### Data listing
--- START ---
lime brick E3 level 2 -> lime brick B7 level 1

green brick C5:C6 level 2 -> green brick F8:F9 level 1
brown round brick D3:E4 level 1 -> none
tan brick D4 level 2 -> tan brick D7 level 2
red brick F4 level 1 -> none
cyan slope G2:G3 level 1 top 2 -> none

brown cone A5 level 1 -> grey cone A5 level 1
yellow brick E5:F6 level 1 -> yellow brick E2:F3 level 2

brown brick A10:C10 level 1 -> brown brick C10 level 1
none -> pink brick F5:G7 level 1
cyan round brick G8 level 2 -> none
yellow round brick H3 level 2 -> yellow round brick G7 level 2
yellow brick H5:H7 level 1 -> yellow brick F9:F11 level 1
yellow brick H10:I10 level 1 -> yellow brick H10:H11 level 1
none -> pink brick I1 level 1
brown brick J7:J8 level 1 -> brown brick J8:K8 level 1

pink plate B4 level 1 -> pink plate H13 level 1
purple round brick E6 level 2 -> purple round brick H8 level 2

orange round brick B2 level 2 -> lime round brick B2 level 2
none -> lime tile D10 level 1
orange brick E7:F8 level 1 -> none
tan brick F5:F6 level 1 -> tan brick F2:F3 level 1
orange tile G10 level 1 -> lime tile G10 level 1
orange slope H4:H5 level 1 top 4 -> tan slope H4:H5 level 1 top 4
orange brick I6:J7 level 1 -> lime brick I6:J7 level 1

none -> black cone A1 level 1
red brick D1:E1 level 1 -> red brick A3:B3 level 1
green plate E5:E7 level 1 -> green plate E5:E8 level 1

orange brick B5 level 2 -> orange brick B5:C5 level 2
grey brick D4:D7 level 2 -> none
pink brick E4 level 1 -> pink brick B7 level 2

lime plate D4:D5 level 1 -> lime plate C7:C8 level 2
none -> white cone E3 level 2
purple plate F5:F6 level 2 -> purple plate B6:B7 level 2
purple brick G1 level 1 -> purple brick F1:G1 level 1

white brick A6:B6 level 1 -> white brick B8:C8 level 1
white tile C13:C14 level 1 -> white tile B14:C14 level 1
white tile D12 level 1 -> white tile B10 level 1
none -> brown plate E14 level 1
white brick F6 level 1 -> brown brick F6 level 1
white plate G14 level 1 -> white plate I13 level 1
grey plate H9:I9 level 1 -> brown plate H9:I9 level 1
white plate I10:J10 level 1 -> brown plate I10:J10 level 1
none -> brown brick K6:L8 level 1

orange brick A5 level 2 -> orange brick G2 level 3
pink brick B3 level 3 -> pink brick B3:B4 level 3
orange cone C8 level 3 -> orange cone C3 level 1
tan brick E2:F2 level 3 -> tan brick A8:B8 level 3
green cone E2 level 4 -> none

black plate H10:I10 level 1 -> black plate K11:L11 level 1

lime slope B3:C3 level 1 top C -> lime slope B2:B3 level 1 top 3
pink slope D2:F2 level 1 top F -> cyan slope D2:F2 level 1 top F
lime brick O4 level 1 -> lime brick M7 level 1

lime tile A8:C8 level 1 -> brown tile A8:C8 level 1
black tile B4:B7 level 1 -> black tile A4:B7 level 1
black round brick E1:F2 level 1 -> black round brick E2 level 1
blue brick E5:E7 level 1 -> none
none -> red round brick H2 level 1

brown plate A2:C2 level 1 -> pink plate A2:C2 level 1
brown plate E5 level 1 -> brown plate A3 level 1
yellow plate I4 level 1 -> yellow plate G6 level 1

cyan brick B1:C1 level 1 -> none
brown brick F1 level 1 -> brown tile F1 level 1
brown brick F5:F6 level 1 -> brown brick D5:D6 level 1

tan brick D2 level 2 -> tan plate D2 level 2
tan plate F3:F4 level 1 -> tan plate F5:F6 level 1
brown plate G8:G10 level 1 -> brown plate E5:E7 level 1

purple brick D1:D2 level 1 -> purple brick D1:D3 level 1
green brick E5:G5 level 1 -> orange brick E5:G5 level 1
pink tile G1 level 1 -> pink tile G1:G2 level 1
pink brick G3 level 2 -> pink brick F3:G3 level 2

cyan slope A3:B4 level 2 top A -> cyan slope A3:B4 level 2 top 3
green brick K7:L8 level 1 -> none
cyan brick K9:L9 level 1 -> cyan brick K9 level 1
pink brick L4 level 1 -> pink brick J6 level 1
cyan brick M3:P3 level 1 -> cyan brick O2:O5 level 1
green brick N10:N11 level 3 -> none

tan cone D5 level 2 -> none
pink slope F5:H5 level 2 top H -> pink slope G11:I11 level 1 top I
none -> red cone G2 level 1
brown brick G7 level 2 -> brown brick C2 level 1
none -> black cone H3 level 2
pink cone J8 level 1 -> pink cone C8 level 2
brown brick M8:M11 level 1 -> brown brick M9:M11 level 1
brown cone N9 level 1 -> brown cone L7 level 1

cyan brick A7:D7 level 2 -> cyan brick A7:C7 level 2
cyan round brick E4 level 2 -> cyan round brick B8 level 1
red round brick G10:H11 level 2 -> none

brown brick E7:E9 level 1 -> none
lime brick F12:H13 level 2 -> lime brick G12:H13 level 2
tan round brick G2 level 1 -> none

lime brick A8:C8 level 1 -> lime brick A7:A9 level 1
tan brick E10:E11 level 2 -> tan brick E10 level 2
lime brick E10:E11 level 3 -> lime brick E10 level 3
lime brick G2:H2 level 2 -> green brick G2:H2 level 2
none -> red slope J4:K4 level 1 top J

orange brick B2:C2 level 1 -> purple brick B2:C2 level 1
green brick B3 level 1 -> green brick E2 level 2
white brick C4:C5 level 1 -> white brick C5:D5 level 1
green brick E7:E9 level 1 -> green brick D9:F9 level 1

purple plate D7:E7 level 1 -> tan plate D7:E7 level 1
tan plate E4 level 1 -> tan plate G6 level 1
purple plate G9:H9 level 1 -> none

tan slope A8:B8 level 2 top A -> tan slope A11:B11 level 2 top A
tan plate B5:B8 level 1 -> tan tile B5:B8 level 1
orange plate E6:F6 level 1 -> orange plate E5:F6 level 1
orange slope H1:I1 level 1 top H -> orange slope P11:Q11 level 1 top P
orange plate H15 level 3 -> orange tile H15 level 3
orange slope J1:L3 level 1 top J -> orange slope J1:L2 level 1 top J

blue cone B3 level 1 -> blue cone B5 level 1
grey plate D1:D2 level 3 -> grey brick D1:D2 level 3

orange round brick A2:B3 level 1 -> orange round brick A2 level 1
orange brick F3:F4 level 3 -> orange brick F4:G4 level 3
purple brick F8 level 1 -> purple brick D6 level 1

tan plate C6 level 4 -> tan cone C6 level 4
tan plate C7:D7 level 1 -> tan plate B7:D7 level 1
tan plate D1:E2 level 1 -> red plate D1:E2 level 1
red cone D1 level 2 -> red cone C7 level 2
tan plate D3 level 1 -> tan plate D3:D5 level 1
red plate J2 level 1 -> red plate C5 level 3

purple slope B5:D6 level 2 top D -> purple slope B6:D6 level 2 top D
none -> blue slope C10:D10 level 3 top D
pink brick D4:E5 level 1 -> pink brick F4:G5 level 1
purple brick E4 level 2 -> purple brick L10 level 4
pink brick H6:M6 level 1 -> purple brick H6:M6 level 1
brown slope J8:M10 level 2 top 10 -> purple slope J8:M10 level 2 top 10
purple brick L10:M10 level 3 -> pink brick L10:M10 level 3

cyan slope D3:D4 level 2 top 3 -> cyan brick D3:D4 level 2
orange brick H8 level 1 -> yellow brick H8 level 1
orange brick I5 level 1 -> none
--- END ---
Whenever a line of the data includes the word "blue", show that line in full.

blue brick E5:E7 level 1 -> none
blue cone B3 level 1 -> blue cone B5 level 1
none -> blue slope C10:D10 level 3 top D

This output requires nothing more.